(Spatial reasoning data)
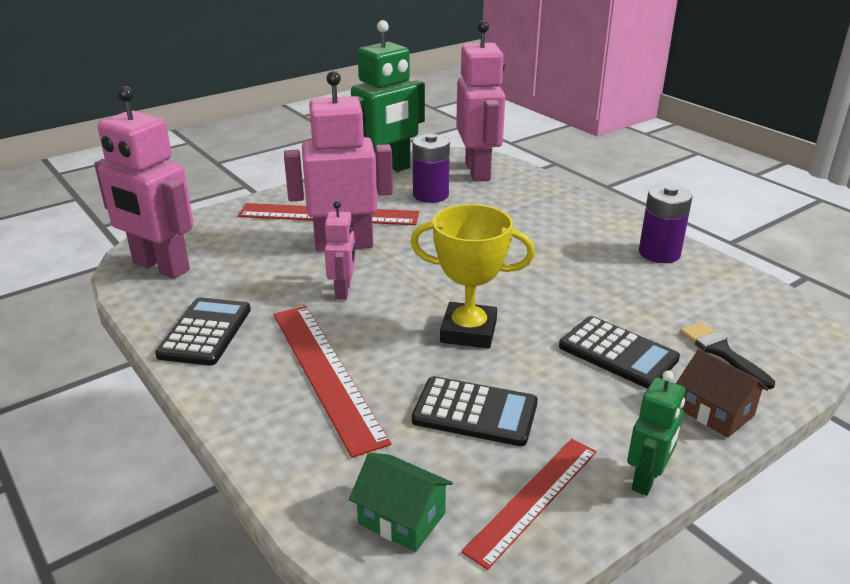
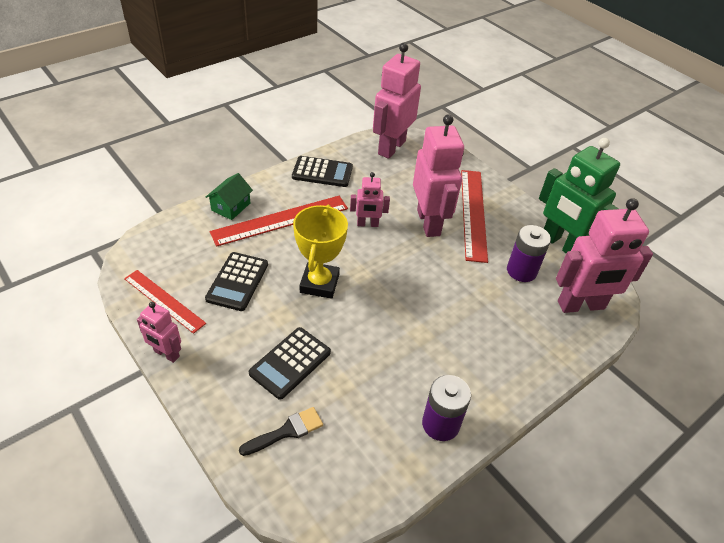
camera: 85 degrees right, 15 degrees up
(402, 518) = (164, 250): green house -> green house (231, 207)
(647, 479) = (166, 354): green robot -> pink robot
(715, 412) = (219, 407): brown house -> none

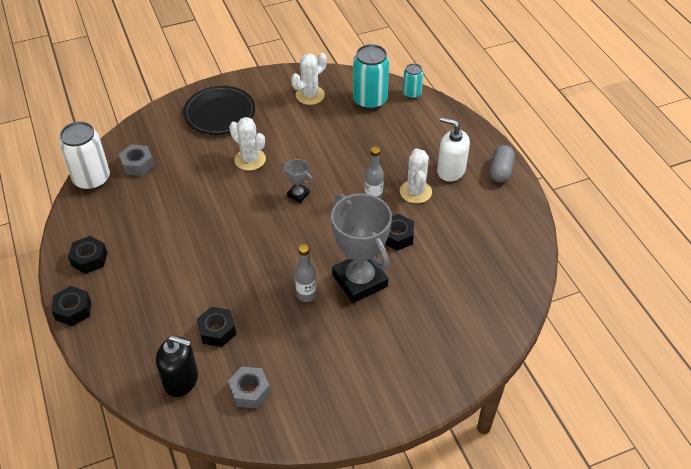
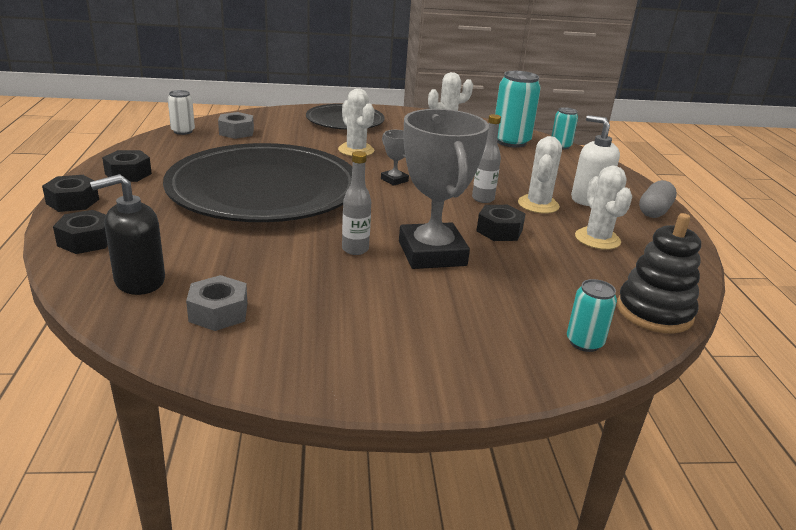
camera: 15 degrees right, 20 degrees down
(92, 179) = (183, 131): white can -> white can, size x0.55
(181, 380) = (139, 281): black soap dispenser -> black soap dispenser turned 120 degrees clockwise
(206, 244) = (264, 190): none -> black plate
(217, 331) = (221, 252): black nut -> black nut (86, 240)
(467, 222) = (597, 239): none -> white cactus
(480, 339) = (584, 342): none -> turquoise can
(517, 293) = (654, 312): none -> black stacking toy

Description of the task: Print all data above verbatim, except pictures.

Solution for this problem:
camera: 85 degrees right, 15 degrees up
(402, 518) = (164, 250): green house -> green house (231, 207)
(647, 479) = (166, 354): green robot -> pink robot
(715, 412) = (219, 407): brown house -> none

camera: 15 degrees right, 20 degrees down
(92, 179) = (183, 131): white can -> white can, size x0.55
(181, 380) = (139, 281): black soap dispenser -> black soap dispenser turned 120 degrees clockwise
(206, 244) = (264, 190): none -> black plate
(217, 331) = (221, 252): black nut -> black nut (86, 240)
(467, 222) = (597, 239): none -> white cactus
(480, 339) = (584, 342): none -> turquoise can
(517, 293) = (654, 312): none -> black stacking toy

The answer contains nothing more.